▶ _Extracted entries_
###
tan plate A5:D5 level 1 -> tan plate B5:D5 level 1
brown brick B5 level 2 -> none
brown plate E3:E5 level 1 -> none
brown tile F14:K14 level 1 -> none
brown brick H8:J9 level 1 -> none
###
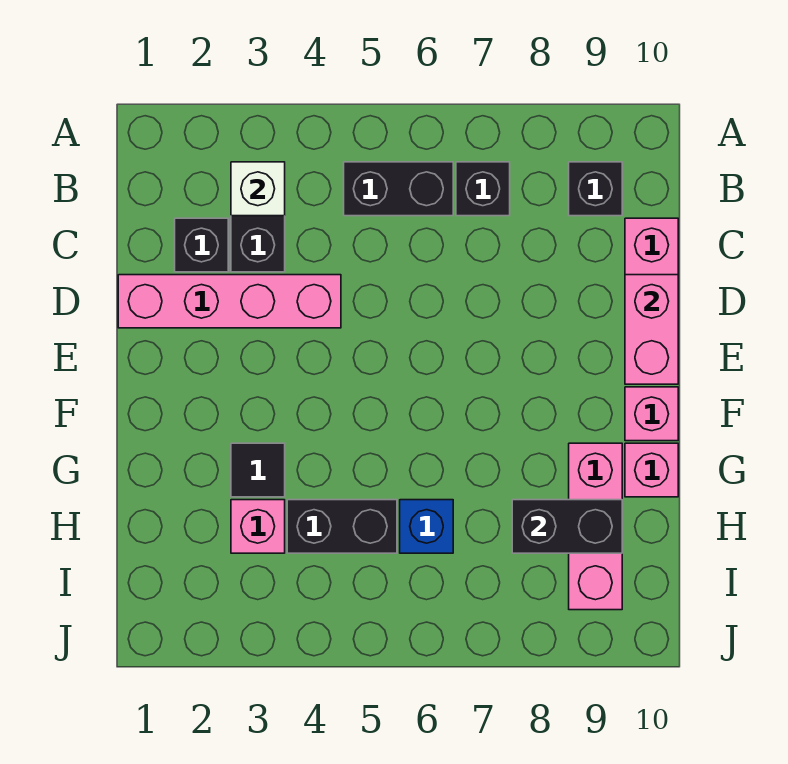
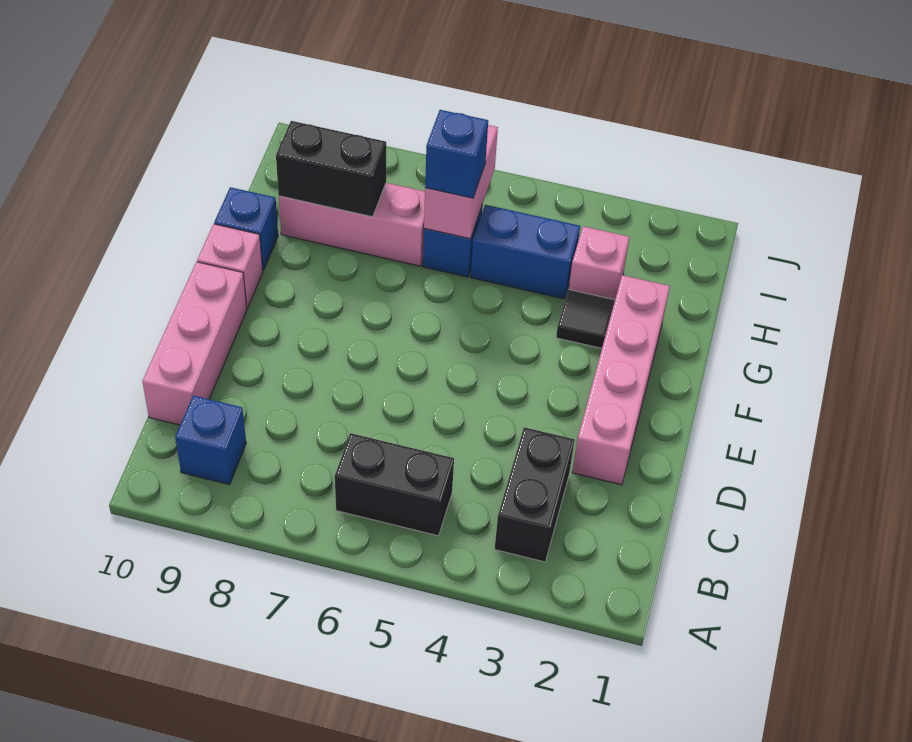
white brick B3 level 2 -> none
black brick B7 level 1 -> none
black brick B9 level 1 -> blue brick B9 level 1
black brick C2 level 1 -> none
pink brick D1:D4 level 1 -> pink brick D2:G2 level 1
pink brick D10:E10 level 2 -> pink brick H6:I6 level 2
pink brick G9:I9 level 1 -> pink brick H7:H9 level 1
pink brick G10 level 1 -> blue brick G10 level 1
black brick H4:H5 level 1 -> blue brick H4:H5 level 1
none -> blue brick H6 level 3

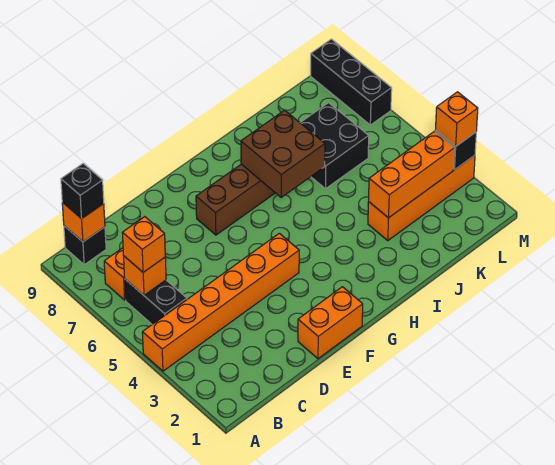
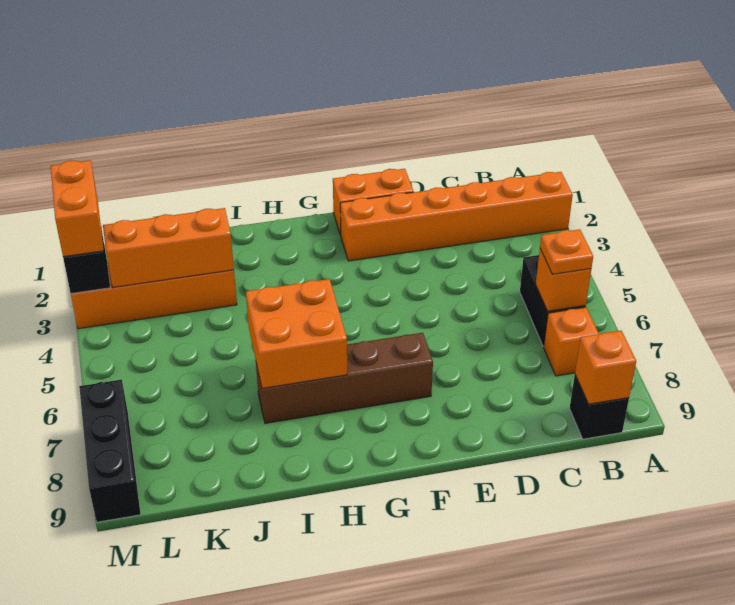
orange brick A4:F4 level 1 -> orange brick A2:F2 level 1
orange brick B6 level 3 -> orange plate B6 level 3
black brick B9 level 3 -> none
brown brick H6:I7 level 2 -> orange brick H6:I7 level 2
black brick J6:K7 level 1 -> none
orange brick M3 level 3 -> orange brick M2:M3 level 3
###
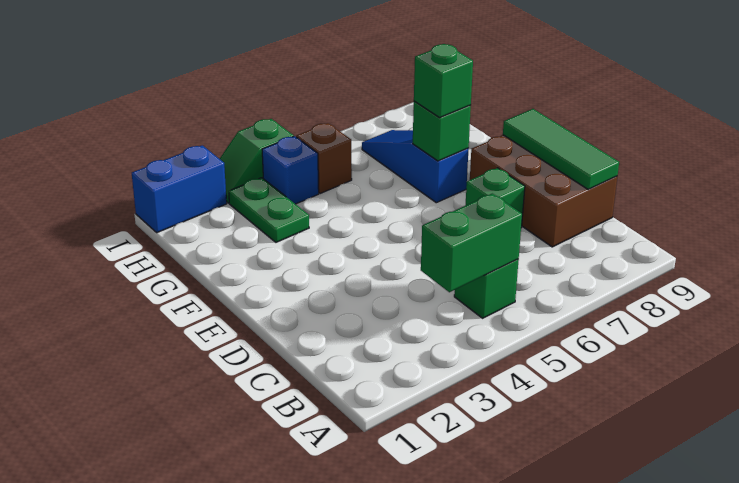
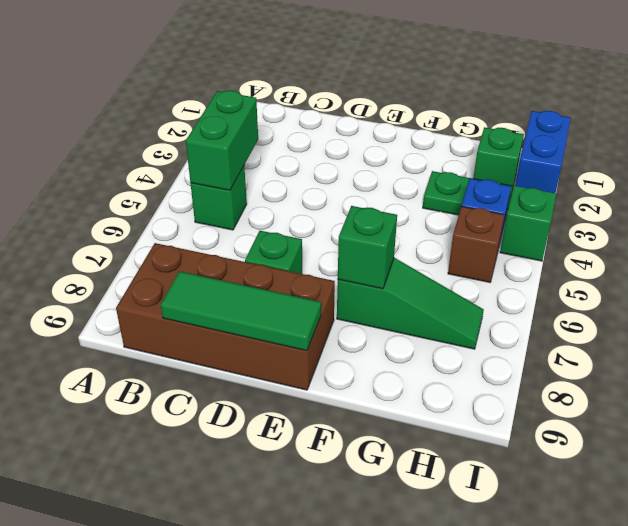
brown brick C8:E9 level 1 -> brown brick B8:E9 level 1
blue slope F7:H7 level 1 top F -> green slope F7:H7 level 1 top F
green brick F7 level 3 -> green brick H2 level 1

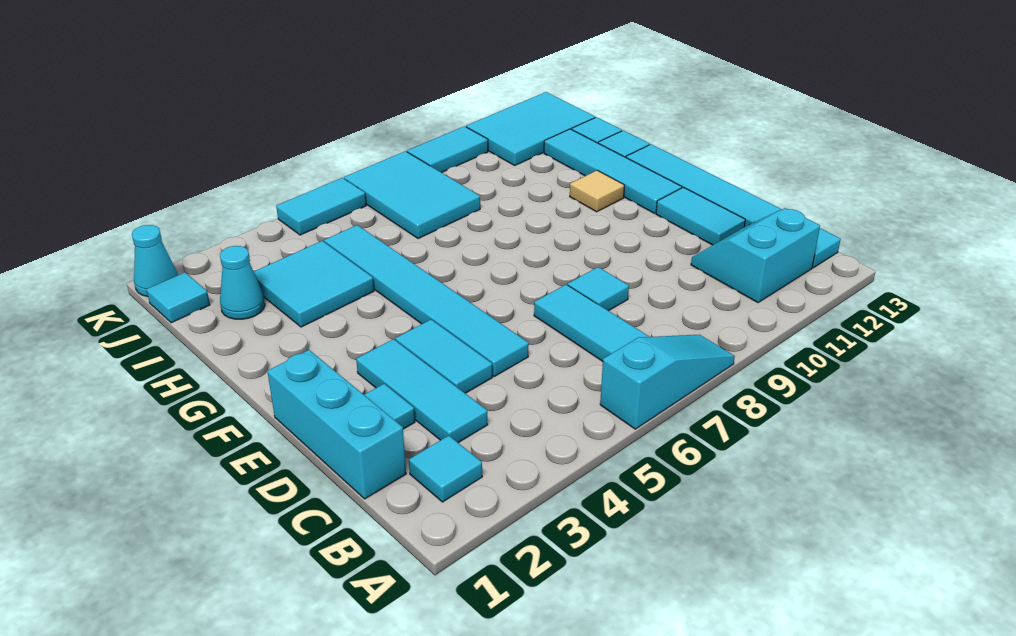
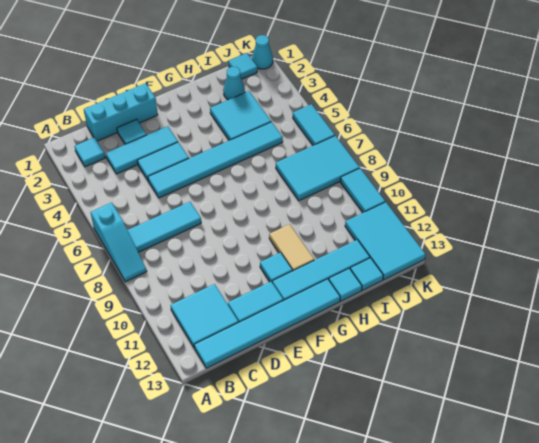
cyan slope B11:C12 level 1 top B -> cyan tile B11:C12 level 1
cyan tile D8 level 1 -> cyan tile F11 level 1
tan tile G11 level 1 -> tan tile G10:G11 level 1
###
▶ _Task objective_
From the material above, set down exactly the lines starting at the one with "tan plate A5:D5" and ending at the one with "brown brick H8:J9 level 1 -> none", end lines included.

▶ _Response for this exercise_
tan plate A5:D5 level 1 -> tan plate B5:D5 level 1
brown brick B5 level 2 -> none
brown plate E3:E5 level 1 -> none
brown tile F14:K14 level 1 -> none
brown brick H8:J9 level 1 -> none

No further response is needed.